> Given entries

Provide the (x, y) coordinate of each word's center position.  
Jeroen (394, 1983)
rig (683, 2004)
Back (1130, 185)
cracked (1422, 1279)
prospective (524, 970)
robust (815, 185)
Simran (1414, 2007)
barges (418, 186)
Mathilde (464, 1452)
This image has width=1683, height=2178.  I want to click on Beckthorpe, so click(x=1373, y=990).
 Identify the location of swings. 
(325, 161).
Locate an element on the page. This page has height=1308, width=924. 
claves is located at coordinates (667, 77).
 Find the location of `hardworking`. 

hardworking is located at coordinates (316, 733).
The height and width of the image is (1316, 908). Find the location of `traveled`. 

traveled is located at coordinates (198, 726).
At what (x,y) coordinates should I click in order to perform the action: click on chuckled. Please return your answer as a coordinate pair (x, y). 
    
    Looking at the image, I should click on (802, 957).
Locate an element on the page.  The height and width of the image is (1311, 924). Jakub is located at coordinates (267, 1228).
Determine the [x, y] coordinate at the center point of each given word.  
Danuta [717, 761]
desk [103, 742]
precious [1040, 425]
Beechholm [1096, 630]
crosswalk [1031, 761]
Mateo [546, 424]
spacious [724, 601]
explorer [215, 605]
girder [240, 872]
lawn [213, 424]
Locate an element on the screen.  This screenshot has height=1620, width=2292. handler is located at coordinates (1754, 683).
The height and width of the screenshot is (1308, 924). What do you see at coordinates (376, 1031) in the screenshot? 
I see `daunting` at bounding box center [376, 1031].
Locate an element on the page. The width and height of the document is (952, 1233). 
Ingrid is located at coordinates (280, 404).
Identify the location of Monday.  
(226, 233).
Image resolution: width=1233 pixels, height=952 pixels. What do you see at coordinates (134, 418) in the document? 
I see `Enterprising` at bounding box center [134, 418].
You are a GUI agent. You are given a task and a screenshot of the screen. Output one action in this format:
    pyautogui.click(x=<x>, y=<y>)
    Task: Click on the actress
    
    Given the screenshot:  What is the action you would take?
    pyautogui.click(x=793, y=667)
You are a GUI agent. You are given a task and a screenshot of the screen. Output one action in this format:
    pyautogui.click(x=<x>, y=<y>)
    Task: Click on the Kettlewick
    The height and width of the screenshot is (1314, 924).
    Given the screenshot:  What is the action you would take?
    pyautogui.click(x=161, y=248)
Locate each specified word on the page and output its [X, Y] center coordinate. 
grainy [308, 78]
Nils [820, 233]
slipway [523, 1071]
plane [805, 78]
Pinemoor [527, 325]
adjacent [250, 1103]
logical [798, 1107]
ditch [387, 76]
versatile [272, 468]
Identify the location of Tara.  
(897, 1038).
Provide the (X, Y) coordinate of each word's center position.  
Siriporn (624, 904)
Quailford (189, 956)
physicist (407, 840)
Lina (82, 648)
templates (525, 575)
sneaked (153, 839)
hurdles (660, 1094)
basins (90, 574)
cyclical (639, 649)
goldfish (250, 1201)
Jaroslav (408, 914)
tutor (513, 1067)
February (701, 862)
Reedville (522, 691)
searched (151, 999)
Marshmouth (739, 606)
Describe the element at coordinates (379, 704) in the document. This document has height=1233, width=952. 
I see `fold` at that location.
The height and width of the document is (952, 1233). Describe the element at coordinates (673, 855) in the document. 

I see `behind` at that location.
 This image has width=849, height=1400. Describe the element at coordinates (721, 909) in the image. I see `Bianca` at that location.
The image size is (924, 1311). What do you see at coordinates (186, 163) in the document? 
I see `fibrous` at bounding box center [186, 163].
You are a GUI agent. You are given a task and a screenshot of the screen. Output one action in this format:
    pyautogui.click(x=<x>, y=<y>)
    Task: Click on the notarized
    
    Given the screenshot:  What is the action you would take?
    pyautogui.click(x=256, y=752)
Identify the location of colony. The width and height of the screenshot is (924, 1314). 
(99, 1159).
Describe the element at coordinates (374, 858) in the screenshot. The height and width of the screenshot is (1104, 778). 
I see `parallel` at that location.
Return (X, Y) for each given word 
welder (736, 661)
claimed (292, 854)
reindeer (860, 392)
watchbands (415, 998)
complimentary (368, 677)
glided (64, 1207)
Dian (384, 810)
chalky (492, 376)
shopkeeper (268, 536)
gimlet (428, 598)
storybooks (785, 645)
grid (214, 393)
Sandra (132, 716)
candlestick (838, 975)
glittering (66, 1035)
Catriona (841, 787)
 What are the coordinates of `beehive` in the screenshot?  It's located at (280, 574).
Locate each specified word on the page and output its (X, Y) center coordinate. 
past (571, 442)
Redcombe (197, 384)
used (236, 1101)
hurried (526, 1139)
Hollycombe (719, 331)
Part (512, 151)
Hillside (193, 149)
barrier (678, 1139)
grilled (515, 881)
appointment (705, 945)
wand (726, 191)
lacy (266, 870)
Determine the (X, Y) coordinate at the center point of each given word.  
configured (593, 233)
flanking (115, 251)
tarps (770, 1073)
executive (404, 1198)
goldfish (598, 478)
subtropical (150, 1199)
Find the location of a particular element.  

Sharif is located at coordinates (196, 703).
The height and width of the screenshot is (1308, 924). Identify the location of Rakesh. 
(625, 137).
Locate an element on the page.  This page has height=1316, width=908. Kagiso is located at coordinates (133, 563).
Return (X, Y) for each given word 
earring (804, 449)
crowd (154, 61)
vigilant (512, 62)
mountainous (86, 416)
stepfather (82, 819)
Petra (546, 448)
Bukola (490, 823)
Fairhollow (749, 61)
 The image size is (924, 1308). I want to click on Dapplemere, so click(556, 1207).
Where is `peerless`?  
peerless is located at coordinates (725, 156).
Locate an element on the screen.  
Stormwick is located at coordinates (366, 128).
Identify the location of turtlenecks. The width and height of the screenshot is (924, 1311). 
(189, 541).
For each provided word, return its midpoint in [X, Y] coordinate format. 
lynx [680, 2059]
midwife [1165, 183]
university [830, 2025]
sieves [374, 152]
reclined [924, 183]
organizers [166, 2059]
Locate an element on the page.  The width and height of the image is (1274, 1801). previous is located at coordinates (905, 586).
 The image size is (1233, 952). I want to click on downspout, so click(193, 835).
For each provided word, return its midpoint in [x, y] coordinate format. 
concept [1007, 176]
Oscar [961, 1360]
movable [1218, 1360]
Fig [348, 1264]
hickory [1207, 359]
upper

> Aim
Starting at the line that contains "goldfish (598, 478)" and ending at the final line, give those lines again with "midpoint" changed to "center point" and everything else left unchanged.

> Output of the task
goldfish (598, 478)
subtropical (150, 1199)
Find the location of a particular element.  

Sharif is located at coordinates (196, 703).
The height and width of the screenshot is (1308, 924). Identify the location of Rakesh. 
(625, 137).
Locate an element on the page.  This page has height=1316, width=908. Kagiso is located at coordinates (133, 563).
Return (X, Y) for each given word 
earring (804, 449)
crowd (154, 61)
vigilant (512, 62)
mountainous (86, 416)
stepfather (82, 819)
Petra (546, 448)
Bukola (490, 823)
Fairhollow (749, 61)
 The image size is (924, 1308). I want to click on Dapplemere, so click(556, 1207).
Where is `peerless`?  
peerless is located at coordinates (725, 156).
Locate an element on the screen.  
Stormwick is located at coordinates (366, 128).
Identify the location of turtlenecks. The width and height of the screenshot is (924, 1311). 
(189, 541).
For each provided word, return its center point in [X, Y] coordinate format. 
lynx [680, 2059]
midwife [1165, 183]
university [830, 2025]
sieves [374, 152]
reclined [924, 183]
organizers [166, 2059]
Locate an element on the page.  The width and height of the image is (1274, 1801). previous is located at coordinates (905, 586).
 The image size is (1233, 952). I want to click on downspout, so click(193, 835).
For each provided word, return its center point in [x, y] coordinate format. 
concept [1007, 176]
Oscar [961, 1360]
movable [1218, 1360]
Fig [348, 1264]
hickory [1207, 359]
upper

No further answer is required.